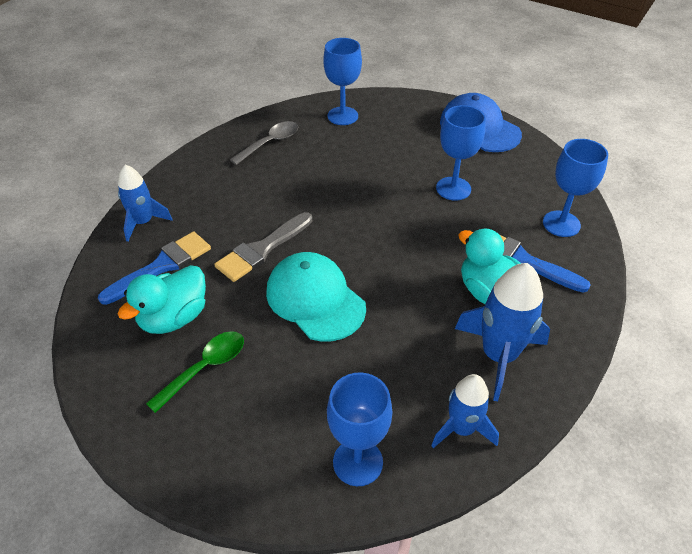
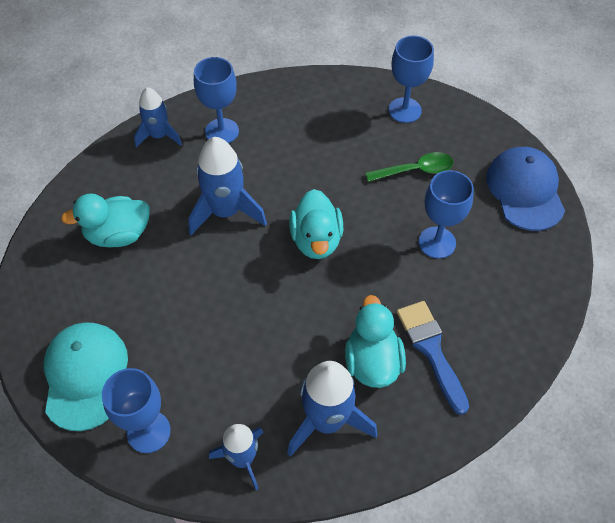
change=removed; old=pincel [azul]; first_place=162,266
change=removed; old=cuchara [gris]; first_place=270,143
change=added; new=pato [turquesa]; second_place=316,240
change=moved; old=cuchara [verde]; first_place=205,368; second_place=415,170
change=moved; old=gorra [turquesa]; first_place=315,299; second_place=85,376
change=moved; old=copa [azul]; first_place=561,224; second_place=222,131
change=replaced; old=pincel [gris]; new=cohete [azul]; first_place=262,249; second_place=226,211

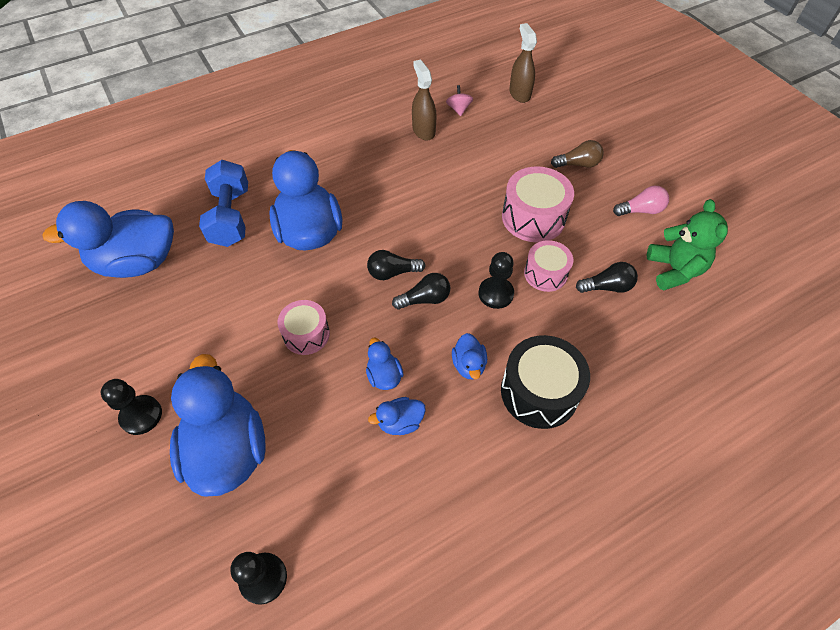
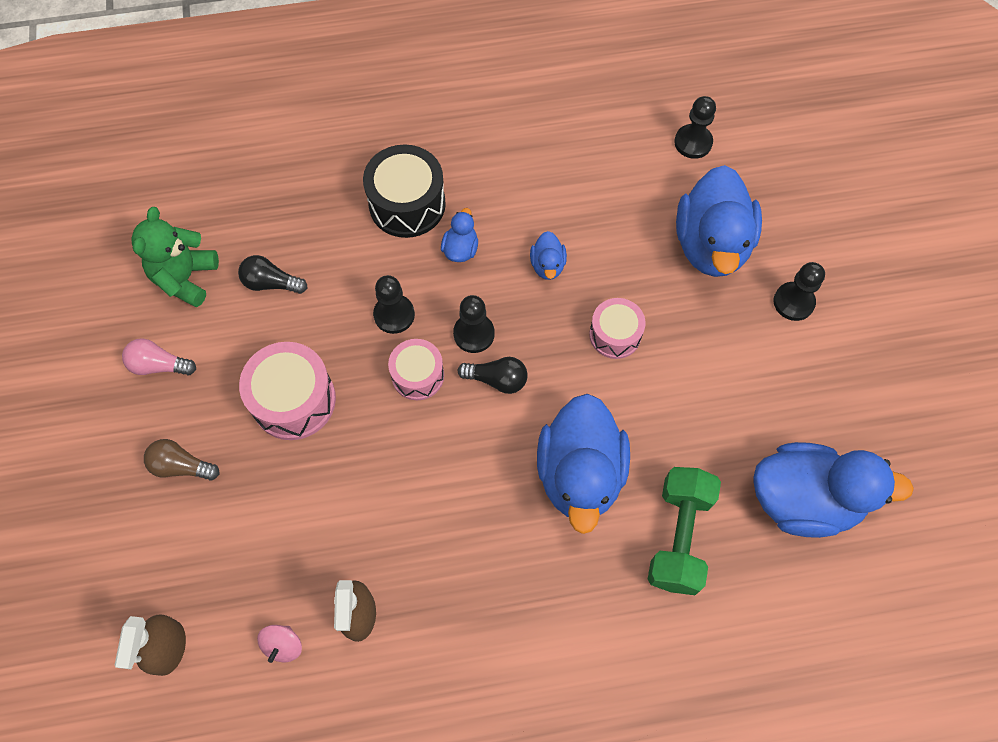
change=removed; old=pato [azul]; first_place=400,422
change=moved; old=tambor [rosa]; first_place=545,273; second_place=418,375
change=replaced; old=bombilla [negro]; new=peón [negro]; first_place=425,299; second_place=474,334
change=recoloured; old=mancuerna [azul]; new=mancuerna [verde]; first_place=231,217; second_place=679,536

**Exercise aim**
Nothing but the records, copied exactly and stripped of pictures, should be returned.

**Response**
change=removed; old=pincel [azul]; first_place=162,266
change=removed; old=cuchara [gris]; first_place=270,143
change=added; new=pato [turquesa]; second_place=316,240
change=moved; old=cuchara [verde]; first_place=205,368; second_place=415,170
change=moved; old=gorra [turquesa]; first_place=315,299; second_place=85,376
change=moved; old=copa [azul]; first_place=561,224; second_place=222,131
change=replaced; old=pincel [gris]; new=cohete [azul]; first_place=262,249; second_place=226,211

change=removed; old=pato [azul]; first_place=400,422
change=moved; old=tambor [rosa]; first_place=545,273; second_place=418,375
change=replaced; old=bombilla [negro]; new=peón [negro]; first_place=425,299; second_place=474,334
change=recoloured; old=mancuerna [azul]; new=mancuerna [verde]; first_place=231,217; second_place=679,536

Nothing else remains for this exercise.